■ What you should do: Reproduce the data word for word from its beginning through the line containing "The object at point", inclusive, and leave the pictures out of your answer.

── Supplied records

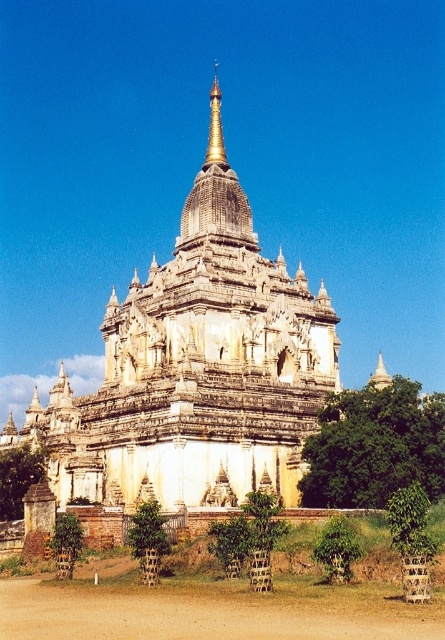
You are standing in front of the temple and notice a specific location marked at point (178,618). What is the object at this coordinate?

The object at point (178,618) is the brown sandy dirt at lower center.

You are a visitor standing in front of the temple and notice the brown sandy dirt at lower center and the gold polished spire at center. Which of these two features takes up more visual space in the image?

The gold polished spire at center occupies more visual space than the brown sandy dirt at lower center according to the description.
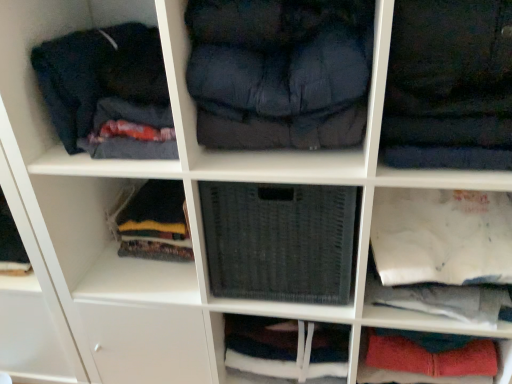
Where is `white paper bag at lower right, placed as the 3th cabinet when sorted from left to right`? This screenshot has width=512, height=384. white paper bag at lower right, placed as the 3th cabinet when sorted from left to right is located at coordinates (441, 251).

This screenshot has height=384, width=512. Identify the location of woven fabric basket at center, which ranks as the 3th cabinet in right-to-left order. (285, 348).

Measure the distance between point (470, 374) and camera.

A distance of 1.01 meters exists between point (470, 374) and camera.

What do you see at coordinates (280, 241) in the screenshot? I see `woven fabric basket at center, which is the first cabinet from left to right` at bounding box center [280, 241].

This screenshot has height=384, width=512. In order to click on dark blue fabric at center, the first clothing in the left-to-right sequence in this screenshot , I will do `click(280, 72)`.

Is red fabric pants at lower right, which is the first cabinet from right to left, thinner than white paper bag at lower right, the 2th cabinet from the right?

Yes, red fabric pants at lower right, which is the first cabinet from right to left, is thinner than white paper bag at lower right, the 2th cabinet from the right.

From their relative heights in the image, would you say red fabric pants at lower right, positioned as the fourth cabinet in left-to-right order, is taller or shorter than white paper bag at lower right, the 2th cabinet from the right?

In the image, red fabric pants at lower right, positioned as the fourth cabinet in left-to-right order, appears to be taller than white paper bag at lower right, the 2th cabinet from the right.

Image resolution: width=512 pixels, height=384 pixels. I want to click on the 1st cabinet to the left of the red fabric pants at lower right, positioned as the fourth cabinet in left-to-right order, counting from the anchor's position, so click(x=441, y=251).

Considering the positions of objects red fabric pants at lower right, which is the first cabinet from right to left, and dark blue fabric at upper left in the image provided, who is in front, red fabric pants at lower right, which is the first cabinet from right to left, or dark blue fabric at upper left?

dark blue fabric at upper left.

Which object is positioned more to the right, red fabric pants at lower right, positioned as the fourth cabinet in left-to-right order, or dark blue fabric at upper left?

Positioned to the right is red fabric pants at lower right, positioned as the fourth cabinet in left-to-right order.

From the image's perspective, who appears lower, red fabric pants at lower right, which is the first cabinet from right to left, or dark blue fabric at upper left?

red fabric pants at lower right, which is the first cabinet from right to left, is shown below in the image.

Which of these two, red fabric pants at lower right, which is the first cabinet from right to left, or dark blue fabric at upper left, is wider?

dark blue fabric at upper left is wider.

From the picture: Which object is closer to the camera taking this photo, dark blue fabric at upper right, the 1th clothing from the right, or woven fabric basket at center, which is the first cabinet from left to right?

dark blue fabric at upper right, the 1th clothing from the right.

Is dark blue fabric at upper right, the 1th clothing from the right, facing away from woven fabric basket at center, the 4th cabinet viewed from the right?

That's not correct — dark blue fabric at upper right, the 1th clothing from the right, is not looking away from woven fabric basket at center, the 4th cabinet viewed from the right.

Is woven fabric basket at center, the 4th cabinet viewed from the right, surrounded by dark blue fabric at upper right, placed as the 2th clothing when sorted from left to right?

────

■ Output for this task:
You are standing in front of the temple and notice a specific location marked at point (178,618). What is the object at this coordinate?

The object at point (178,618) is the brown sandy dirt at lower center.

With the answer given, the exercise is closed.